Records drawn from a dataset
______________________________

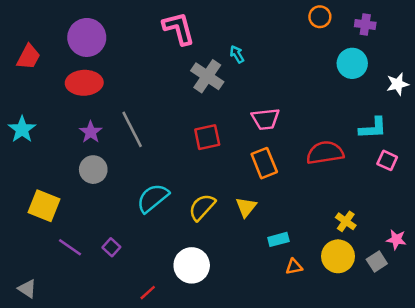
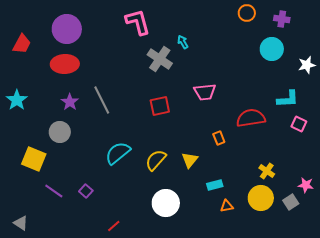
orange rectangle: (264, 163) -> (219, 138), moved, size x0.6
gray circle: (93, 170) -> (60, 132), moved
white circle: (192, 265) -> (166, 203), moved

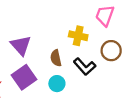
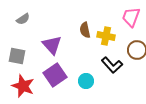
brown semicircle: (56, 58) -> (85, 30), moved

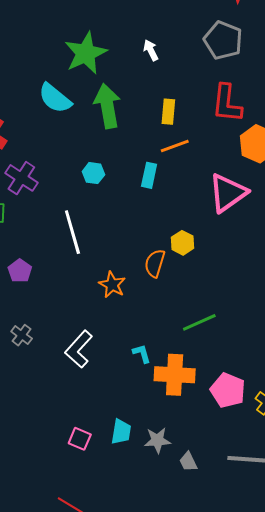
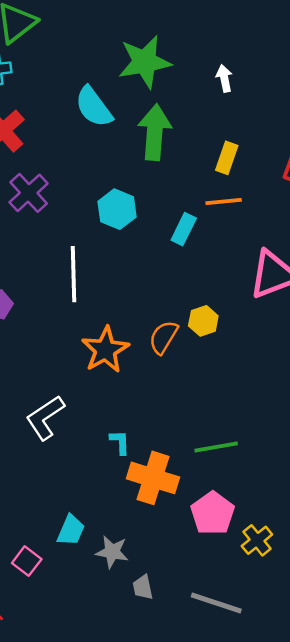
cyan hexagon: (93, 173) -> (117, 209), size x1.4
orange star: (112, 285) -> (105, 350), size x1.4
green line: (199, 322) -> (216, 447), moved
pink square: (80, 439) -> (27, 561), moved

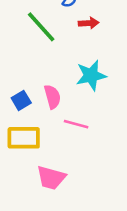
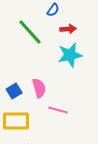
cyan star: (91, 75) -> (70, 55), moved

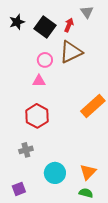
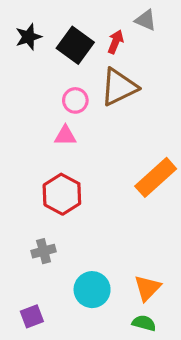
gray triangle: (87, 12) -> (146, 20), turned -32

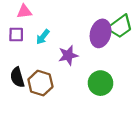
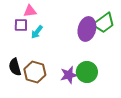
pink triangle: (24, 11) -> (30, 11), moved
purple square: (16, 35) -> (21, 25), moved
purple star: (68, 55) -> (69, 75), moved

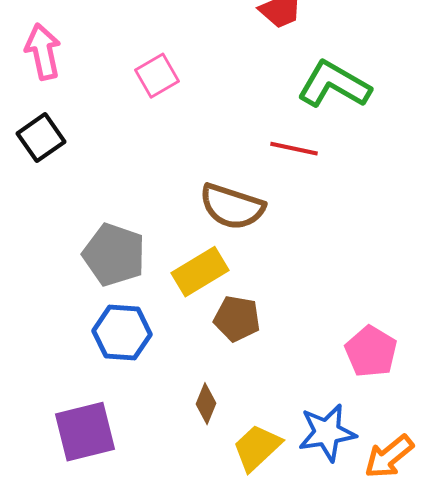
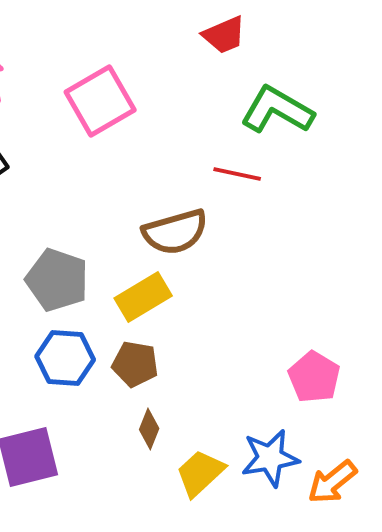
pink square: (157, 76) -> (100, 101), size x1.6
brown semicircle: (232, 207) -> (175, 232), turned -34
brown pentagon: (237, 319) -> (135, 364), moved

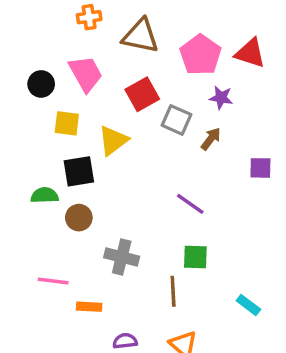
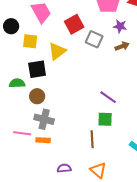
black circle: (41, 84) -> (11, 26), moved
brown arrow: (211, 139) -> (122, 46), moved, turned 32
purple line: (190, 204) -> (108, 97), moved
gray cross: (122, 257) -> (44, 119), moved
orange rectangle: (89, 307) -> (43, 140), moved

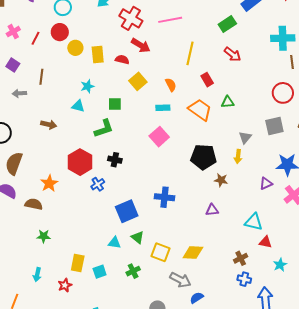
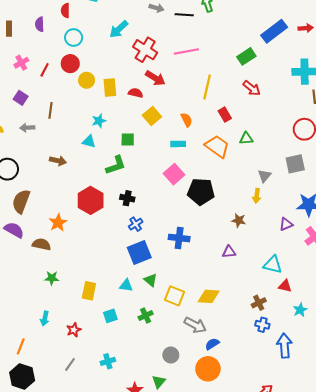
black pentagon: (203, 157) -> (201, 192), moved
blue cross: (98, 184) -> (136, 224), moved
yellow rectangle: (78, 263) -> (89, 291), moved

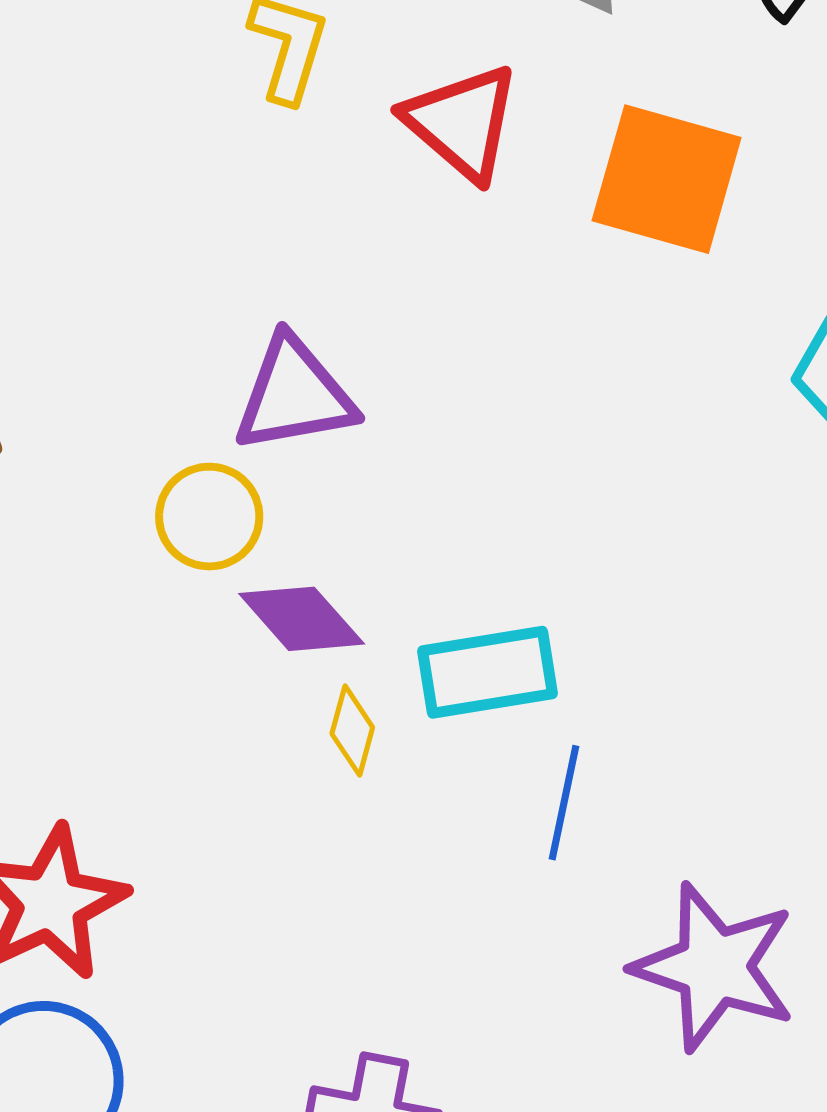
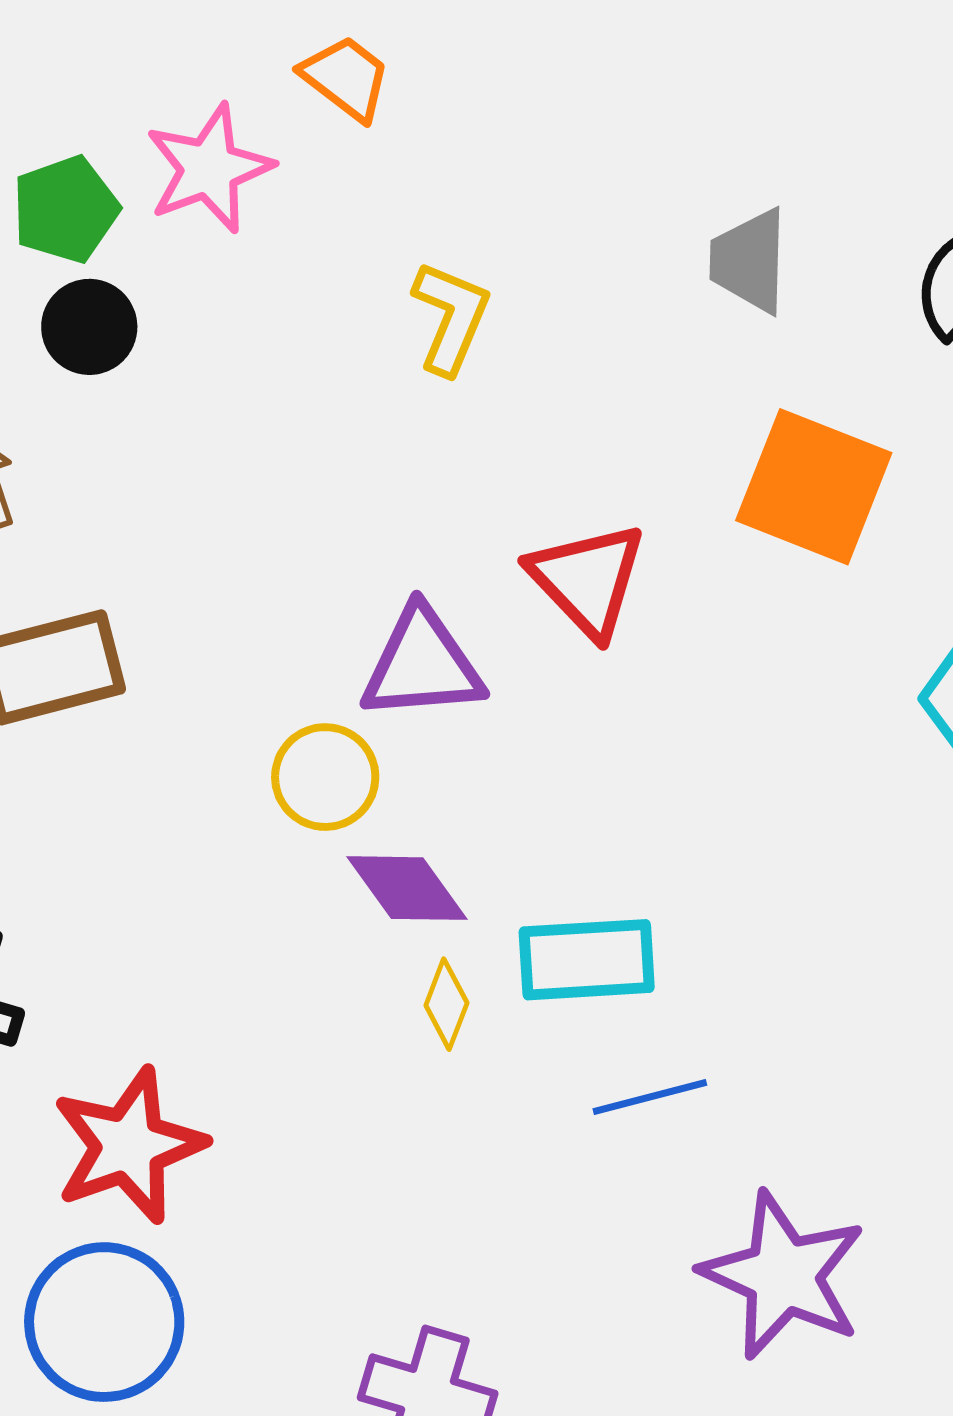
red triangle: (462, 122) -> (587, 580), moved
blue line: (564, 803) -> (650, 1097), turned 58

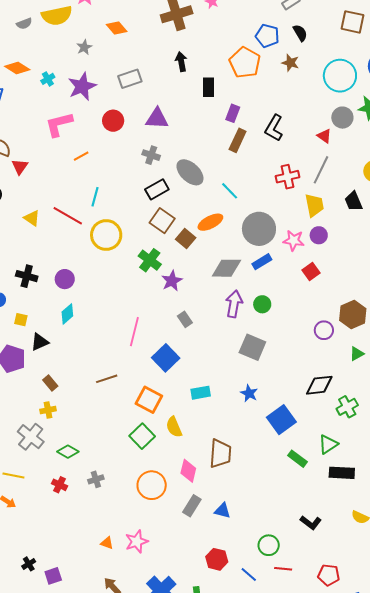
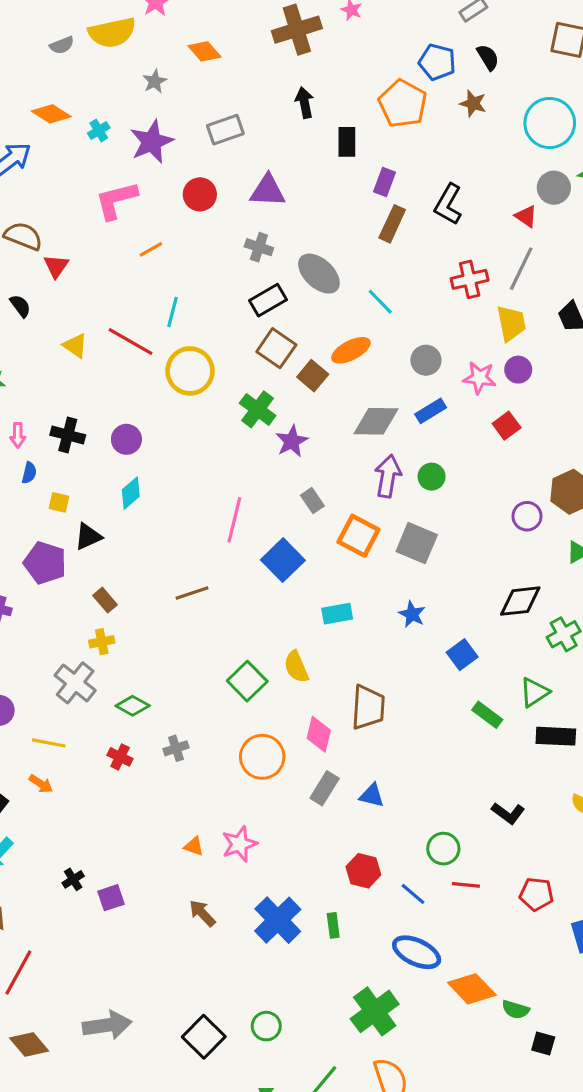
gray circle: (259, 229) -> (426, 360), size x0.6
orange square: (149, 400) -> (358, 536), moved
blue square: (281, 420) -> (462, 655), size x0.7

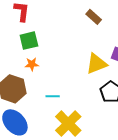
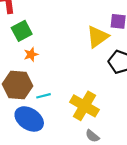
cyan line: (53, 96) -> (44, 96), moved

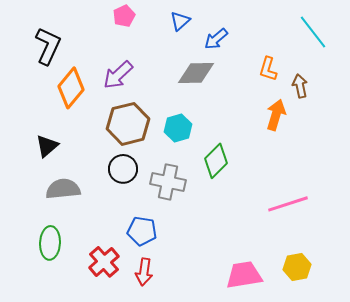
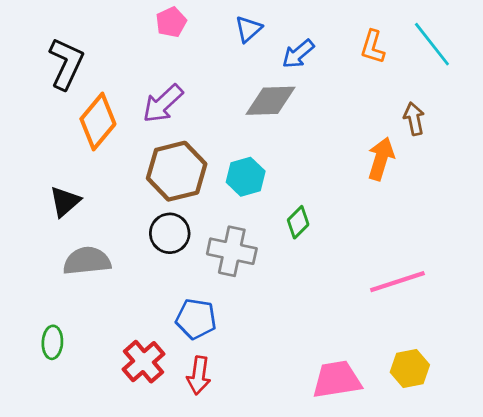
orange L-shape: (268, 69) -> (373, 47), moved
green diamond: (216, 161) -> (298, 222), size x0.7
green ellipse: (50, 243) -> (52, 342), moved, size x0.7

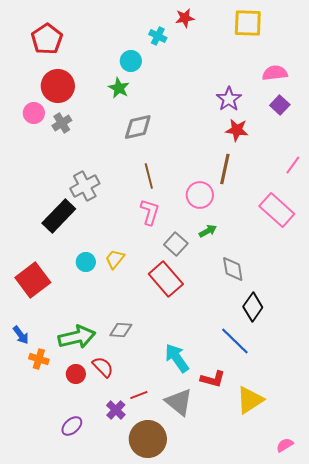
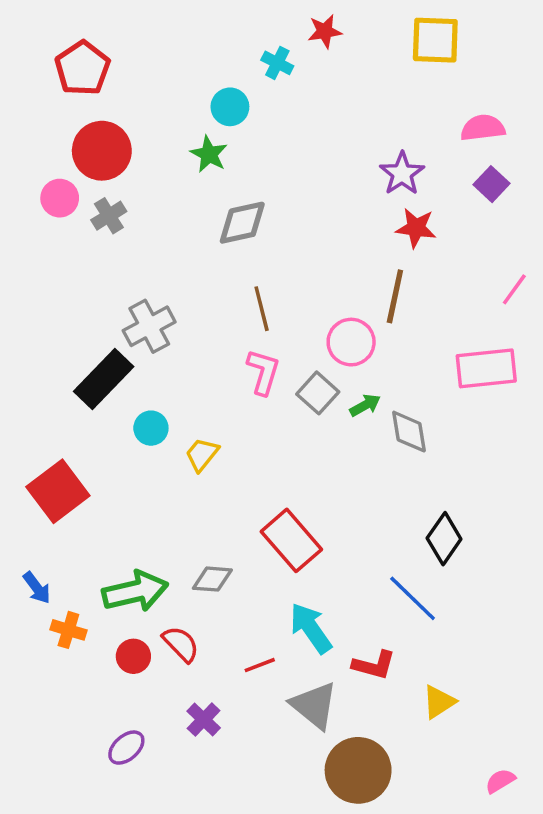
pink rectangle: (277, 210) -> (486, 368), turned -48
gray square: (176, 244) -> (318, 393), moved
cyan circle: (86, 262) -> (151, 428), moved
gray diamond: (233, 269) -> (409, 432), moved
red rectangle: (166, 279) -> (291, 540), moved
red line: (139, 395) -> (260, 665), moved
yellow triangle: (250, 400) -> (439, 702), size x0.7
brown circle: (148, 439) -> (358, 770), moved

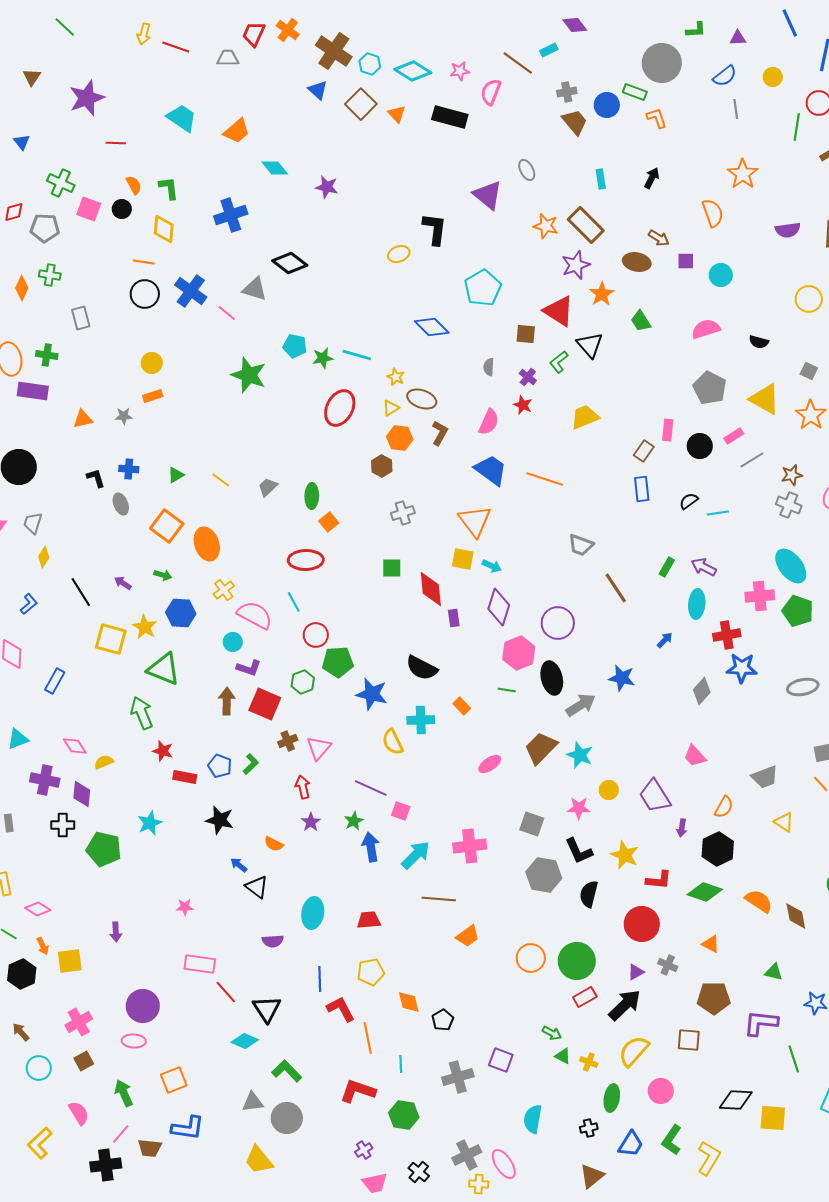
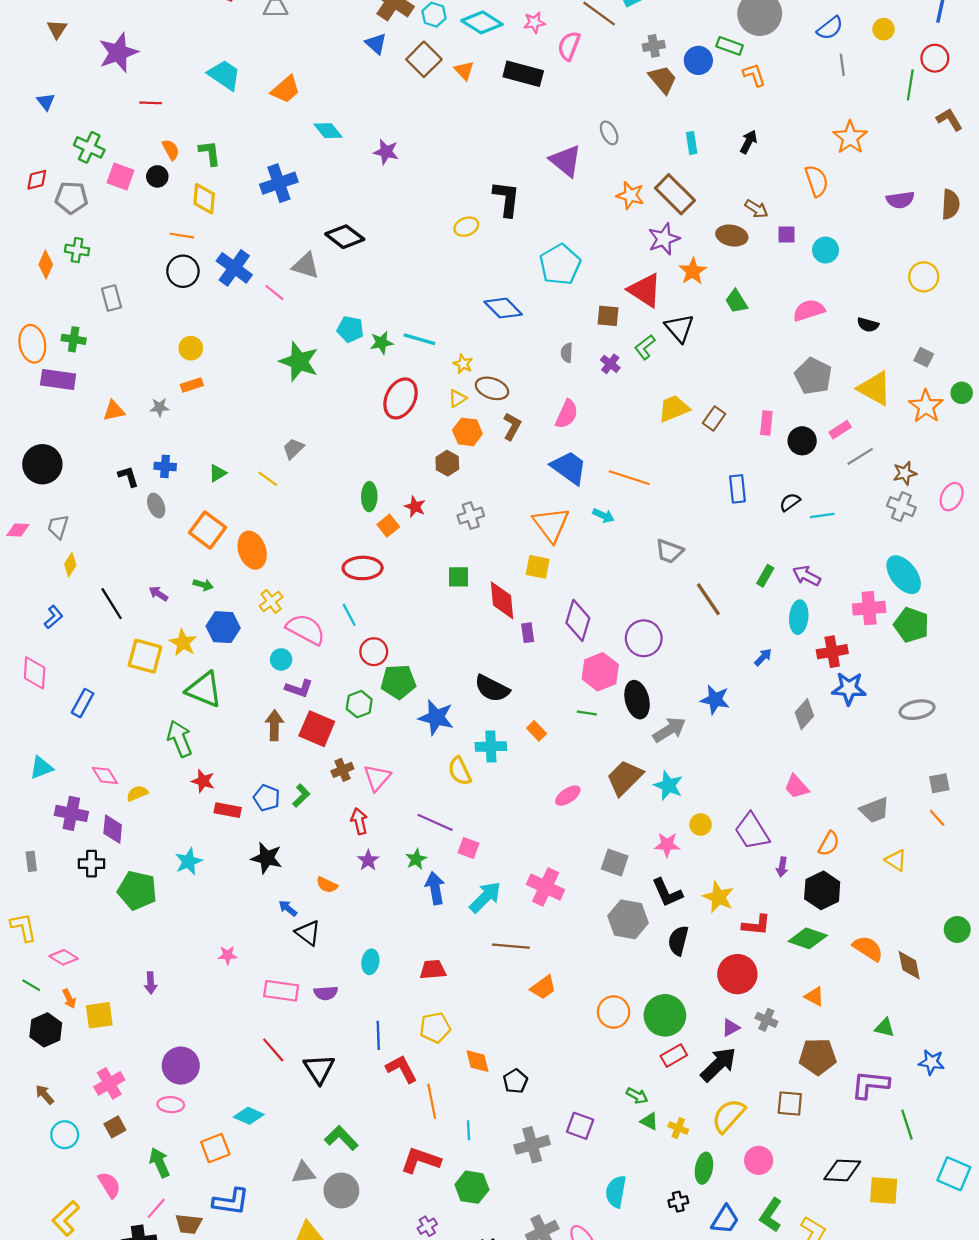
red star: (523, 405) -> (415, 507), moved
brown rectangle: (644, 451) -> (714, 419), moved
gray trapezoid: (268, 487) -> (293, 449), moved
cyan arrow: (492, 566) -> (604, 516), moved
pink cross: (470, 846) -> (546, 887), turned 32
cyan ellipse: (313, 913) -> (370, 962), size x0.7
pink rectangle: (200, 964) -> (281, 991), moved
cyan diamond: (245, 1041) -> (249, 1116), moved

______________________________

> Activity
Copy the records exactly, leaving out every picture.

> Task answer
orange rectangle: (264, 163) -> (219, 138), moved, size x0.6
gray circle: (93, 170) -> (60, 132), moved
white circle: (192, 265) -> (166, 203), moved

brown semicircle: (56, 58) -> (85, 30), moved

cyan hexagon: (93, 173) -> (117, 209), size x1.4
orange star: (112, 285) -> (105, 350), size x1.4
green line: (199, 322) -> (216, 447), moved
pink square: (80, 439) -> (27, 561), moved

cyan star: (91, 75) -> (70, 55), moved

gray triangle: (87, 12) -> (146, 20), turned -32

pink triangle: (24, 11) -> (30, 11), moved
purple square: (16, 35) -> (21, 25), moved
purple star: (68, 55) -> (69, 75), moved

pink square: (157, 76) -> (100, 101), size x1.6
brown semicircle: (232, 207) -> (175, 232), turned -34
brown pentagon: (237, 319) -> (135, 364), moved

black circle: (41, 84) -> (11, 26), moved
brown arrow: (211, 139) -> (122, 46), moved, turned 32
purple line: (190, 204) -> (108, 97), moved
gray cross: (122, 257) -> (44, 119), moved
orange rectangle: (89, 307) -> (43, 140), moved

black pentagon: (203, 157) -> (201, 192), moved
blue cross: (98, 184) -> (136, 224), moved
yellow rectangle: (78, 263) -> (89, 291), moved

red triangle: (462, 122) -> (587, 580), moved
blue line: (564, 803) -> (650, 1097), turned 58

gray circle: (259, 229) -> (426, 360), size x0.6
orange square: (149, 400) -> (358, 536), moved
blue square: (281, 420) -> (462, 655), size x0.7

cyan line: (53, 96) -> (44, 96), moved

orange L-shape: (268, 69) -> (373, 47), moved
green diamond: (216, 161) -> (298, 222), size x0.7
green ellipse: (50, 243) -> (52, 342), moved, size x0.7

pink rectangle: (277, 210) -> (486, 368), turned -48
gray square: (176, 244) -> (318, 393), moved
cyan circle: (86, 262) -> (151, 428), moved
gray diamond: (233, 269) -> (409, 432), moved
red rectangle: (166, 279) -> (291, 540), moved
red line: (139, 395) -> (260, 665), moved
yellow triangle: (250, 400) -> (439, 702), size x0.7
brown circle: (148, 439) -> (358, 770), moved

red star: (523, 405) -> (415, 507), moved
brown rectangle: (644, 451) -> (714, 419), moved
gray trapezoid: (268, 487) -> (293, 449), moved
cyan arrow: (492, 566) -> (604, 516), moved
pink cross: (470, 846) -> (546, 887), turned 32
cyan ellipse: (313, 913) -> (370, 962), size x0.7
pink rectangle: (200, 964) -> (281, 991), moved
cyan diamond: (245, 1041) -> (249, 1116), moved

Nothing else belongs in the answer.